__Dataset records__:
━━━━━━━━

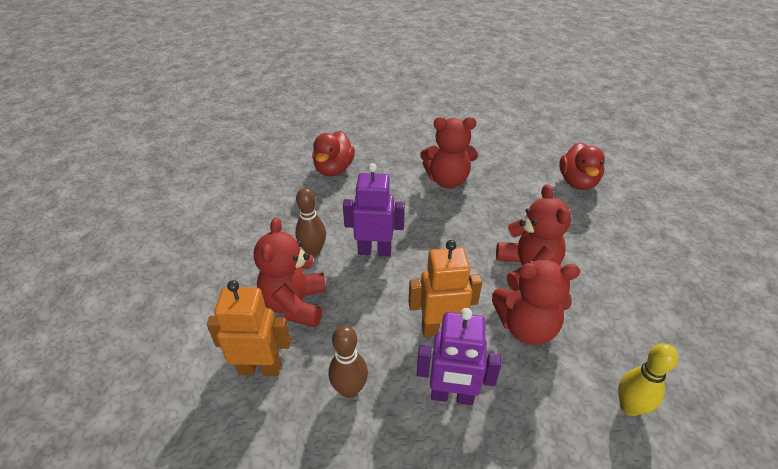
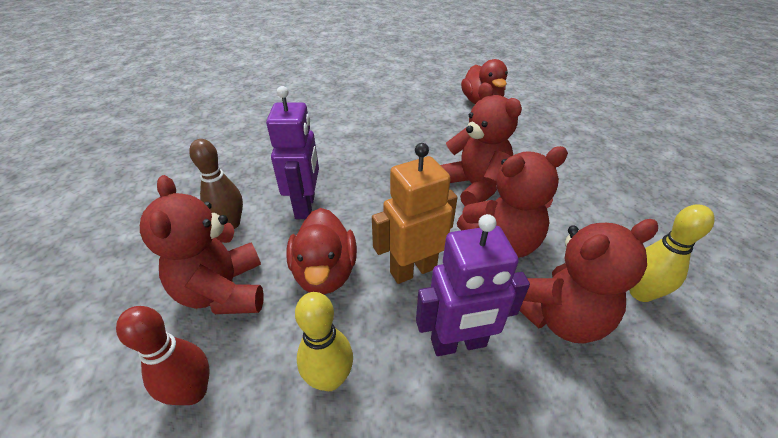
camera: 20 degrees left, 0 degrees up
(260, 368) = (193, 392): orange robot -> red bowling pin
(334, 169) = (231, 136): red duck -> red duck (325, 272)
(349, 389) = (330, 378): brown bowling pin -> yellow bowling pin
(374, 251) = (306, 206): purple robot -> purple robot turned 105 degrees clockwise
(447, 180) = (360, 124): red teddy bear -> red teddy bear (558, 316)

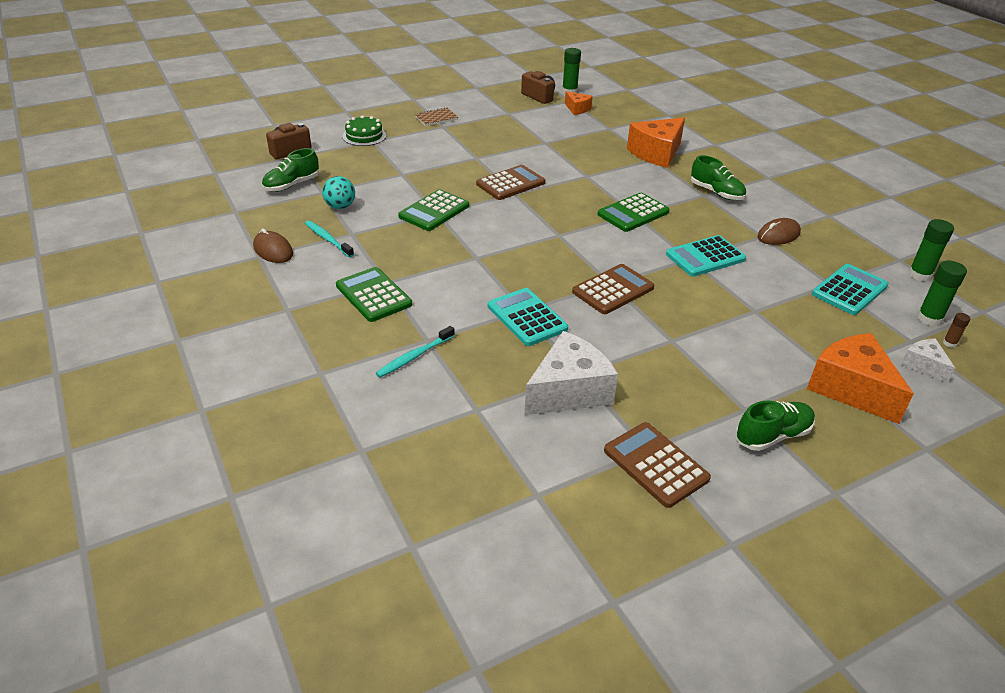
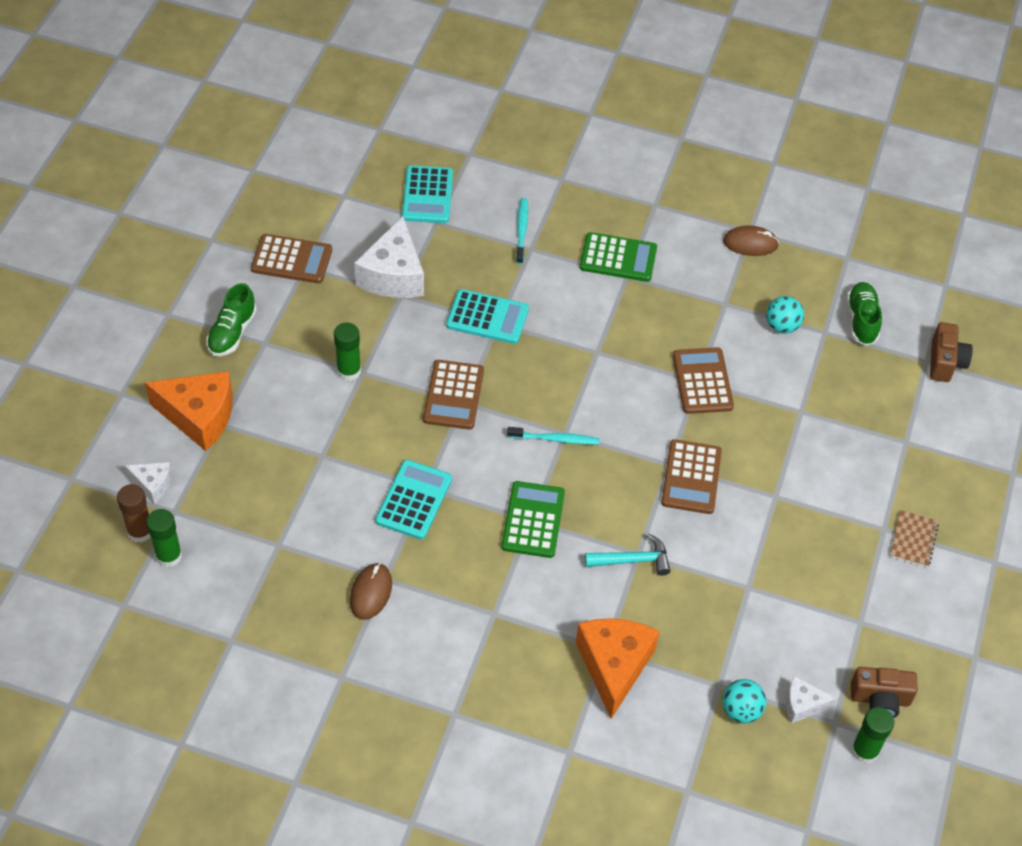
camera: 135 degrees right, 15 degrees up
(328, 239) = (731, 284): turquoise toothbrush -> turquoise toothbrush (555, 439)
(364, 136) = (925, 443): green cake -> none
(434, 211) = (702, 381): green calculator -> brown calculator
(577, 109) = (802, 705): orange cheese -> white cheese
(594, 175) = (633, 560): none -> turquoise hammer
(609, 119) = (741, 710): none -> turquoise ball
(716, 193) = (485, 628): green shoe -> none
(849, 290) = (257, 547): turquoise calculator -> turquoise calculator (427, 195)
(919, 275) = (201, 626): green glue stick -> green glue stick (349, 371)
(949, 343) = (140, 531): brown glue stick -> brown glue stick, size x1.89

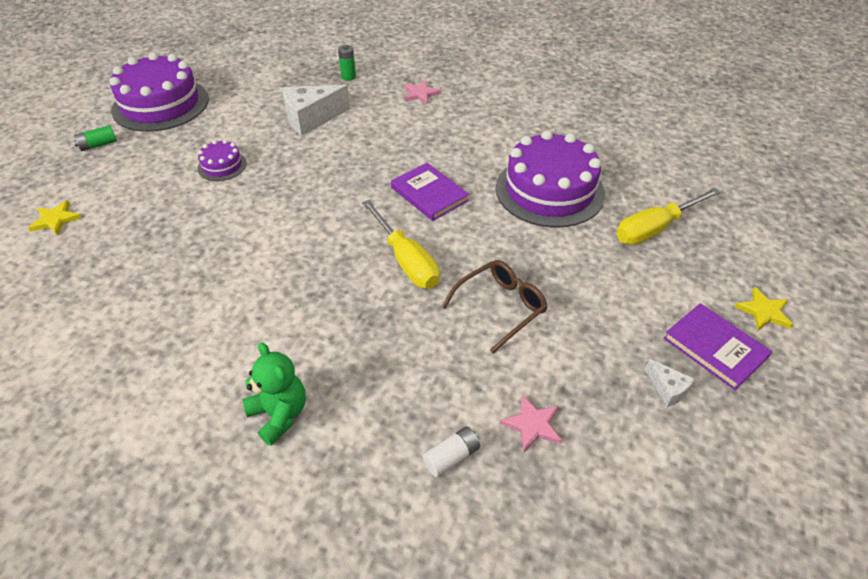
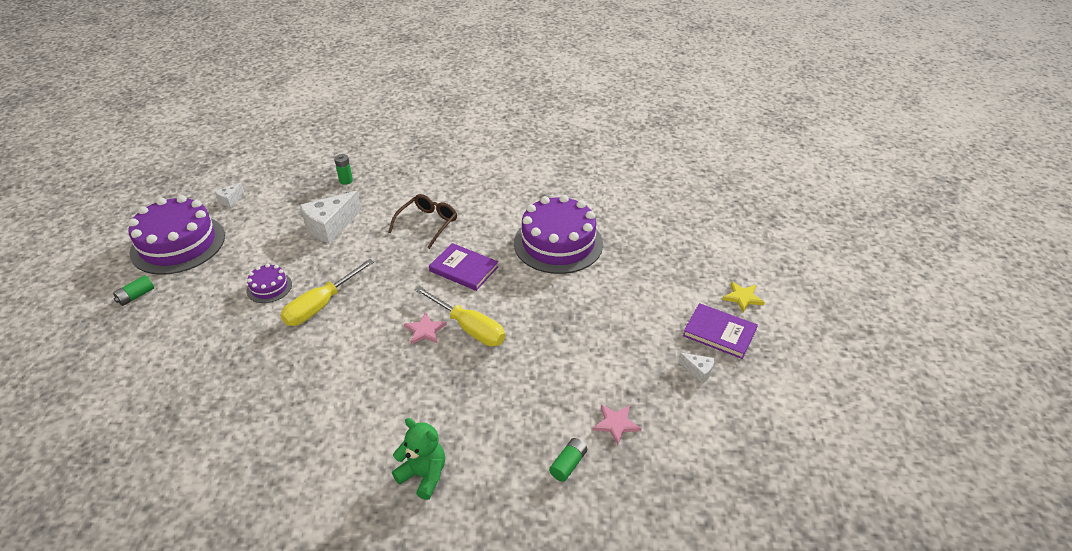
camera: 20 degrees left, 5 degrees down
(55, 220) = (134, 374): yellow star -> none
(229, 73) = (230, 199): none -> white cheese
(420, 94) = (418, 183): pink star -> pink star (425, 330)
(451, 457) = (568, 464): white battery -> green battery
(500, 307) = (558, 345): brown glasses -> brown glasses (427, 224)
(655, 229) = (647, 255): yellow screwdriver -> yellow screwdriver (321, 305)

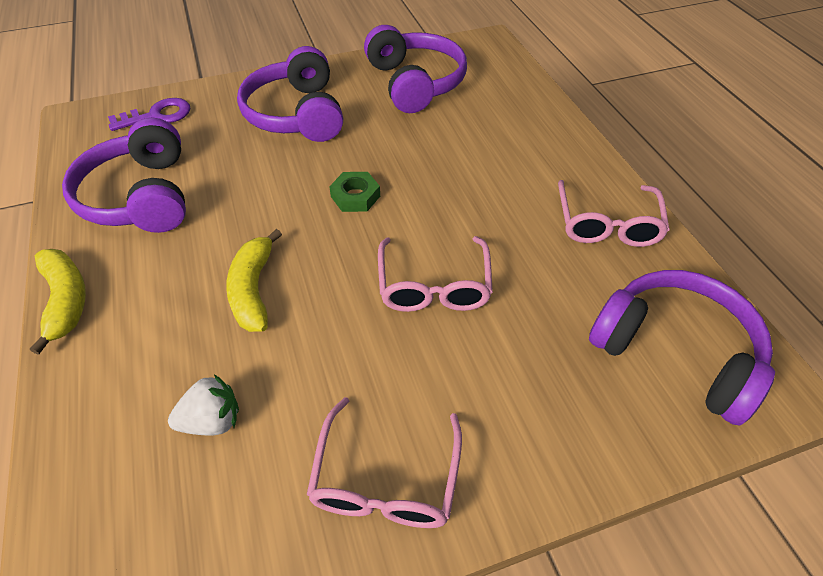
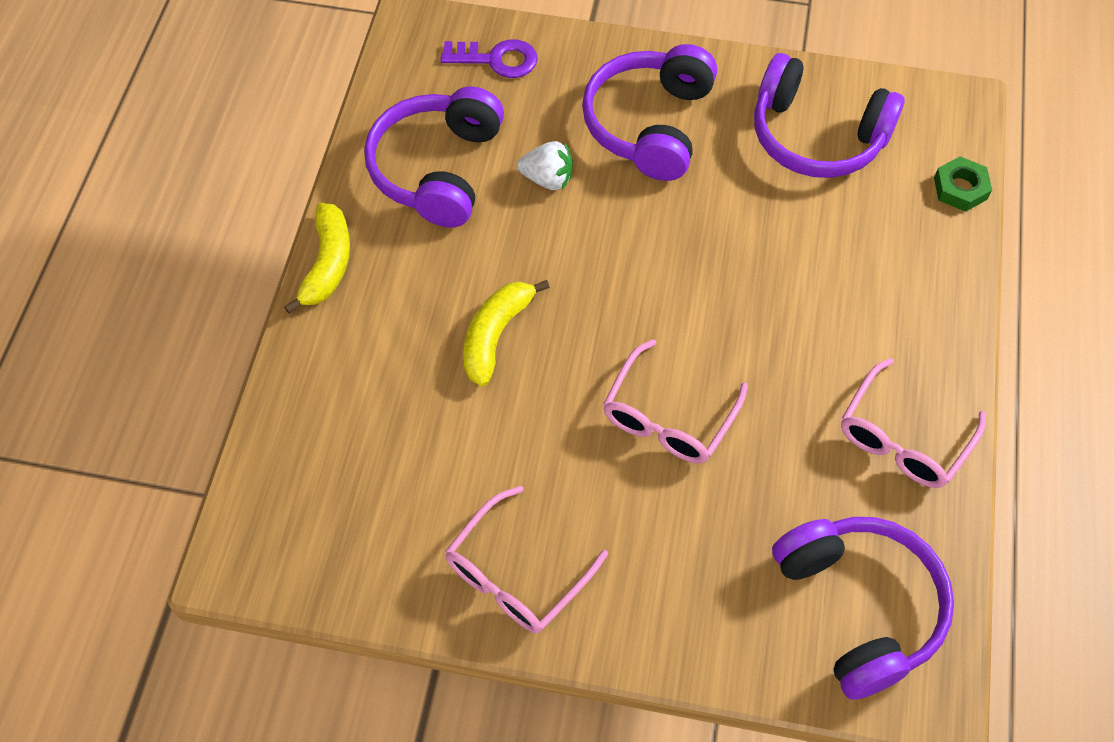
camera: 30 degrees right, 10 degrees up
(212, 420) = (403, 448): white strawberry -> white strawberry (547, 179)
(355, 196) = (652, 271): green nut -> green nut (960, 188)
(415, 83) = (816, 136): purple headphones -> purple headphones turned 105 degrees clockwise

━━━━━━━━

__What to produce__: Above are the records; repeat their lines from the first through the line containing "(349, 389) = (330, 378): brown", and leave out each picture.

__Exercise output__:
camera: 20 degrees left, 0 degrees up
(260, 368) = (193, 392): orange robot -> red bowling pin
(334, 169) = (231, 136): red duck -> red duck (325, 272)
(349, 389) = (330, 378): brown bowling pin -> yellow bowling pin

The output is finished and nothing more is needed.